Task to carry out: Return only those lines of the records below in which "grey" appears.

Records shown:
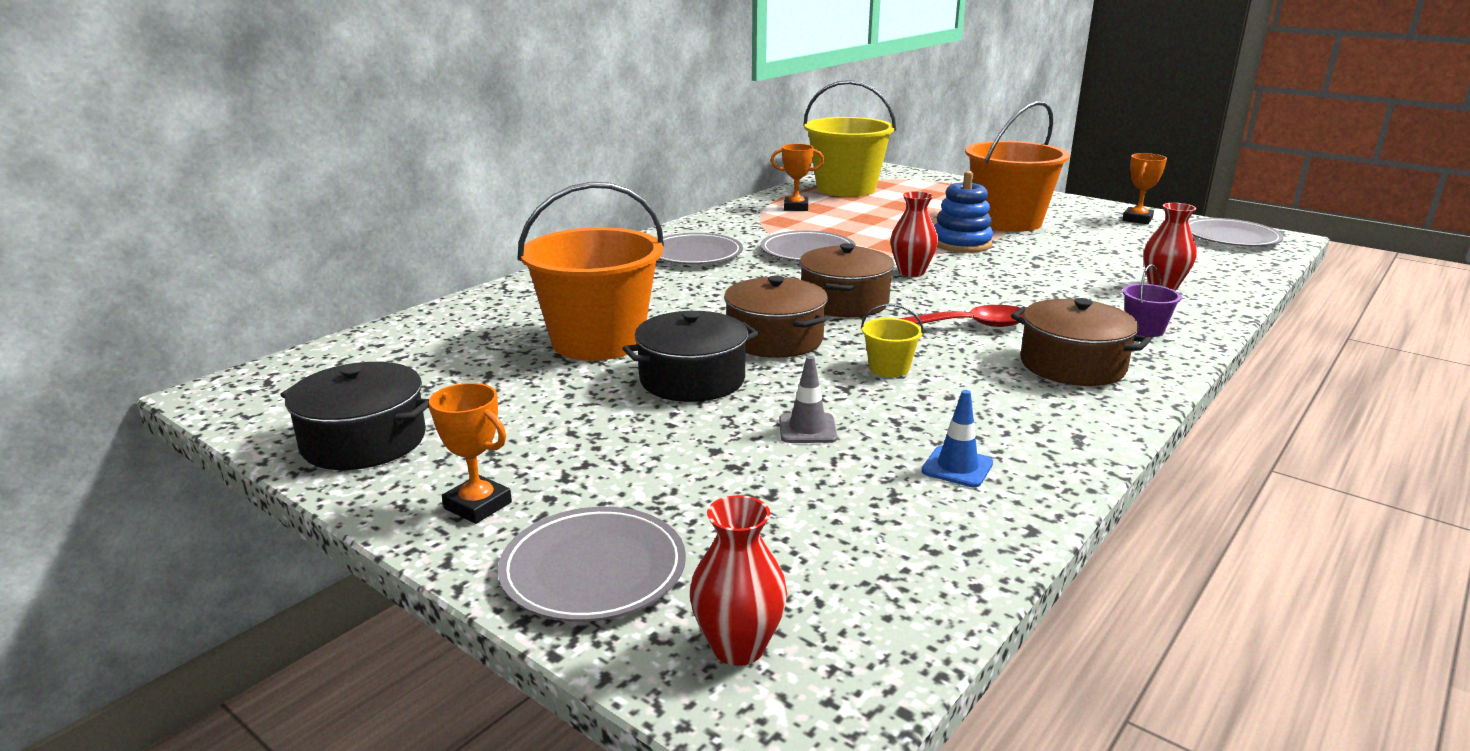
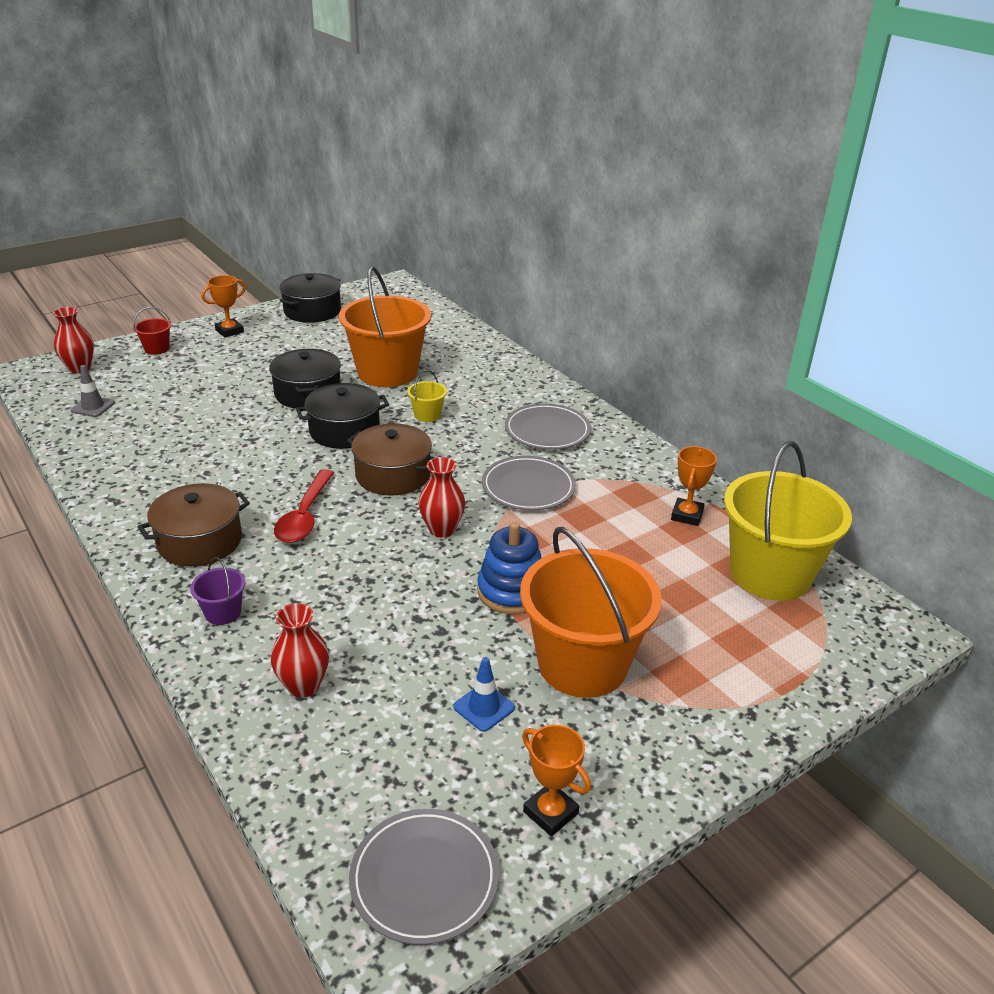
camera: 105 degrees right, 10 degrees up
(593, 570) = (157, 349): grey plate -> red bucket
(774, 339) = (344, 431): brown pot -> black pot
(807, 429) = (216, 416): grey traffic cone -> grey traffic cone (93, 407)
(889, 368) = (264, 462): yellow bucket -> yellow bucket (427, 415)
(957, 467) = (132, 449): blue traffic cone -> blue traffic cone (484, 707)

Output for this exercise:
(593, 570) = (157, 349): grey plate -> red bucket
(807, 429) = (216, 416): grey traffic cone -> grey traffic cone (93, 407)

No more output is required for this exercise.